Task instructions ▸
Repeat the stretch of entries below from the line with "D5: zener 9.1V" through the line with "U3 pin Q5: none -> CNT". Include both ends and add nothing.

╔══

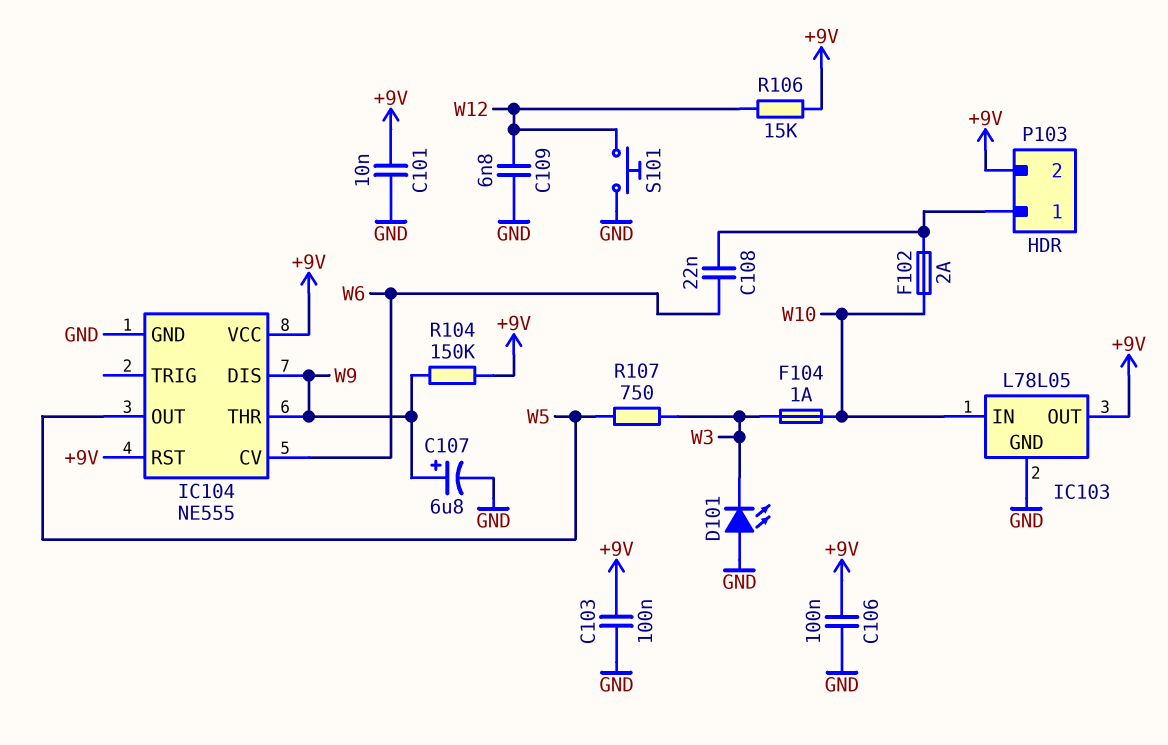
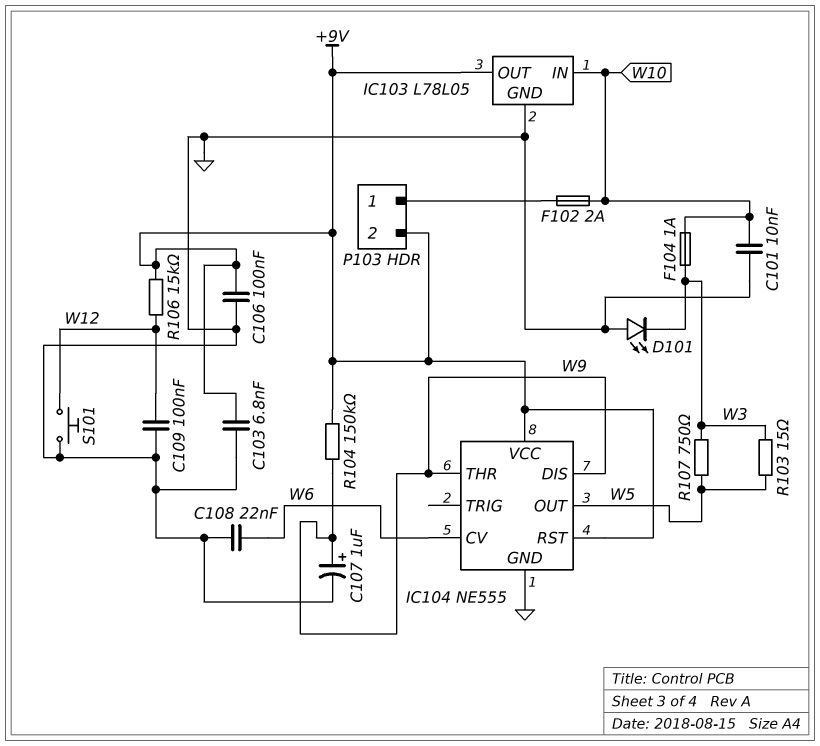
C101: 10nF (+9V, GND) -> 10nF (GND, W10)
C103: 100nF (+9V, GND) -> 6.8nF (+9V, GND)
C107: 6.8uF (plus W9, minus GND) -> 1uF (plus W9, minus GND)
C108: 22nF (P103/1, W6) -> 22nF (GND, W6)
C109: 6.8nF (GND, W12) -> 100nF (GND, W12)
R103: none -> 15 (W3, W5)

╚══
╔══

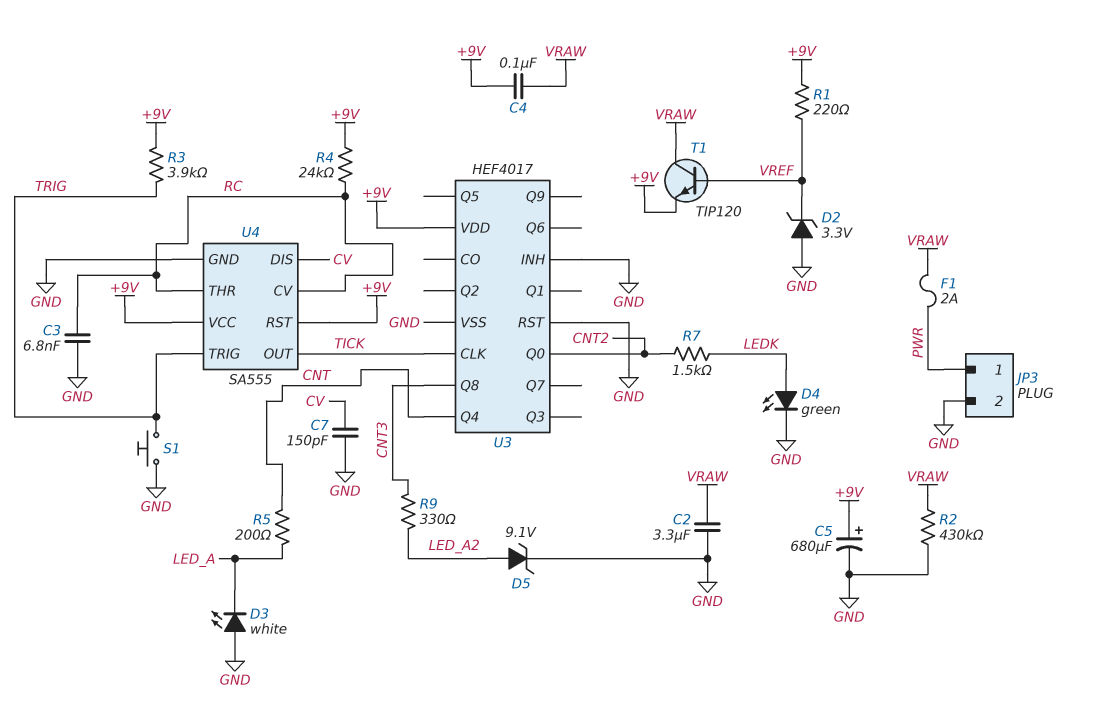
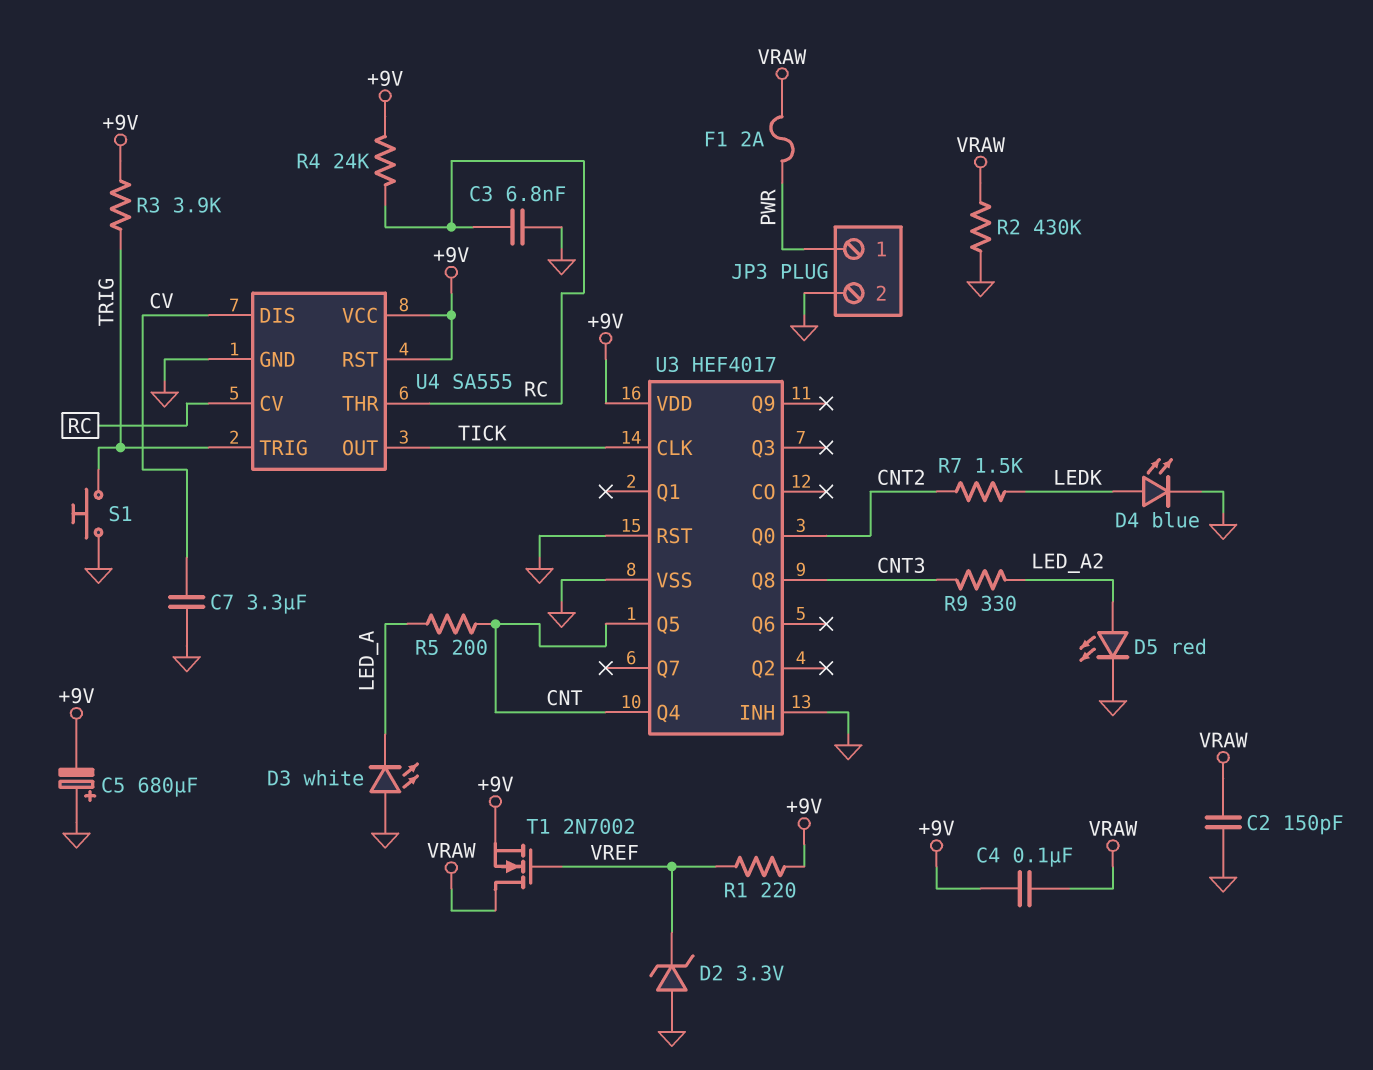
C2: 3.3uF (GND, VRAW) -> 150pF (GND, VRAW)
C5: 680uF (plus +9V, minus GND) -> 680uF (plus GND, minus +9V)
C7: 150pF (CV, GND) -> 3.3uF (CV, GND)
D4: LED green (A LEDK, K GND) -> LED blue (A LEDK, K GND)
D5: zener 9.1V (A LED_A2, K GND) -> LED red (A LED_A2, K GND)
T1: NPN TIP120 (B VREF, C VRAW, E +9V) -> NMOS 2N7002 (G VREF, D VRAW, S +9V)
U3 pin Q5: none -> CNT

╚══

Output of the exercise ▸
D5: zener 9.1V (A LED_A2, K GND) -> LED red (A LED_A2, K GND)
T1: NPN TIP120 (B VREF, C VRAW, E +9V) -> NMOS 2N7002 (G VREF, D VRAW, S +9V)
U3 pin Q5: none -> CNT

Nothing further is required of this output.